Directions
Could you give the data that follows again exactly, without its pictures?
--- Given data Enclosed Below ---
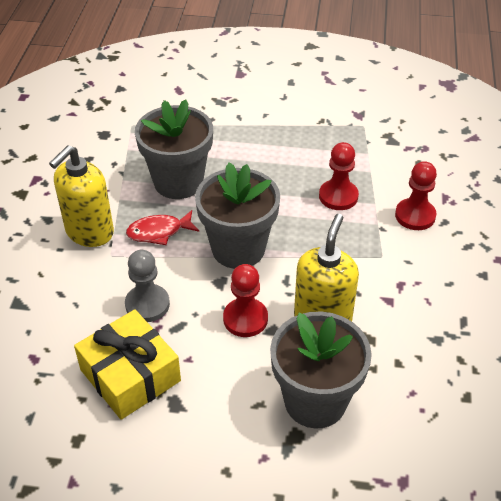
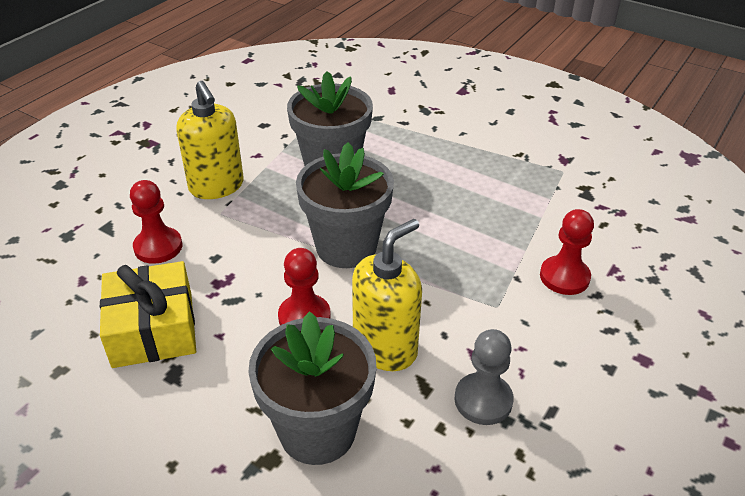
camera: 25 degrees right, 5 degrees down
(89, 232) = (216, 186): yellow soap dispenser -> yellow soap dispenser turned 90 degrees counterclockwise
(147, 304) = (219, 269): grey pawn -> grey pawn (483, 400)
(159, 232) = (280, 207): red fish -> none
(338, 196) = (488, 230): red pawn -> red pawn (158, 247)

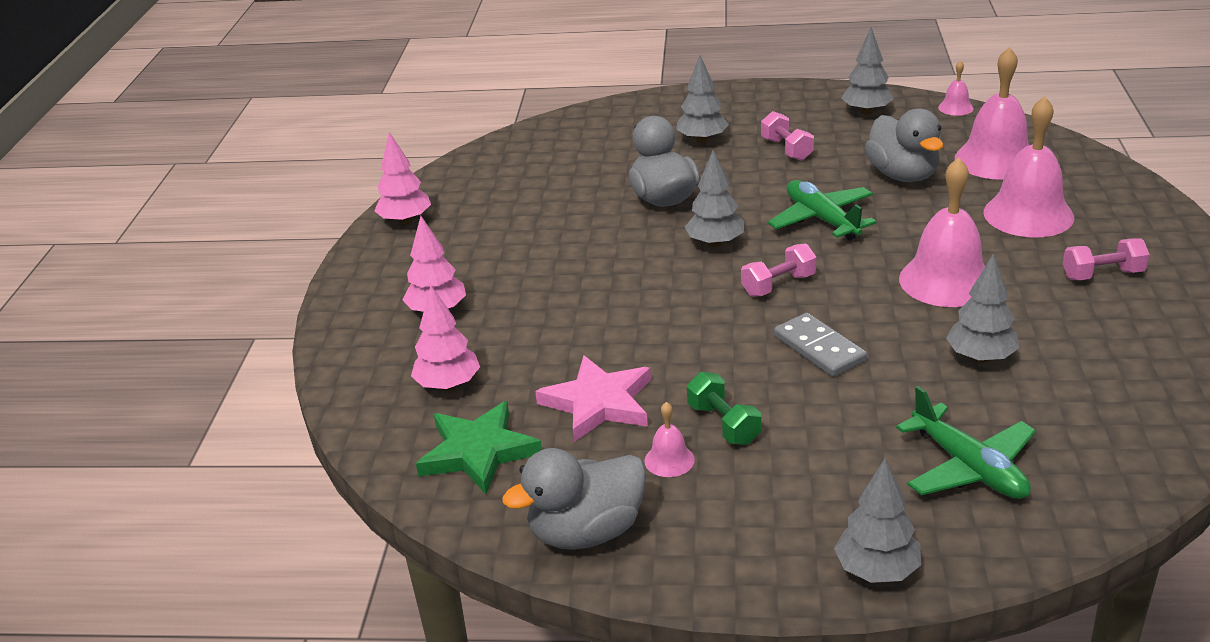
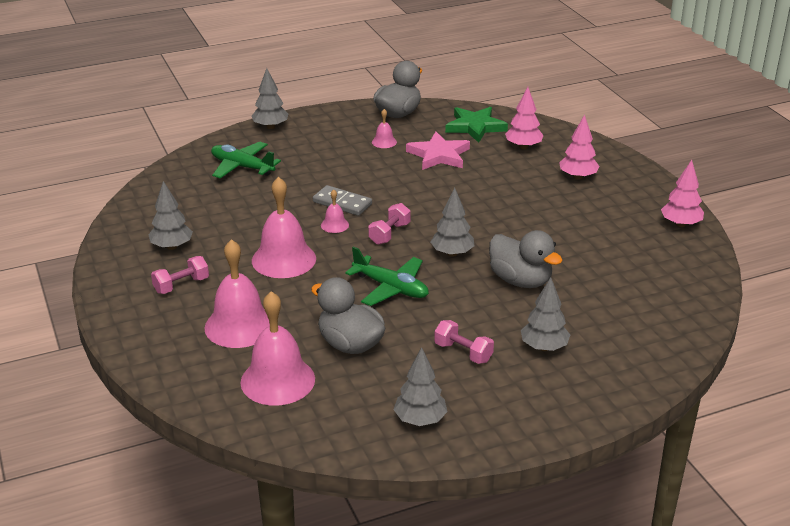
camera: 150 degrees right, 0 degrees up
(723, 424) = (369, 160): green dumbbell -> none
(955, 108) = (335, 447): pink bell -> pink bell (334, 225)
(980, 357) = (249, 217): grey tree -> grey tree (172, 246)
--- End of Enclosed Given data ---
Solution for this task
camera: 25 degrees right, 5 degrees down
(89, 232) = (216, 186): yellow soap dispenser -> yellow soap dispenser turned 90 degrees counterclockwise
(147, 304) = (219, 269): grey pawn -> grey pawn (483, 400)
(159, 232) = (280, 207): red fish -> none
(338, 196) = (488, 230): red pawn -> red pawn (158, 247)

camera: 150 degrees right, 0 degrees up
(723, 424) = (369, 160): green dumbbell -> none
(955, 108) = (335, 447): pink bell -> pink bell (334, 225)
(980, 357) = (249, 217): grey tree -> grey tree (172, 246)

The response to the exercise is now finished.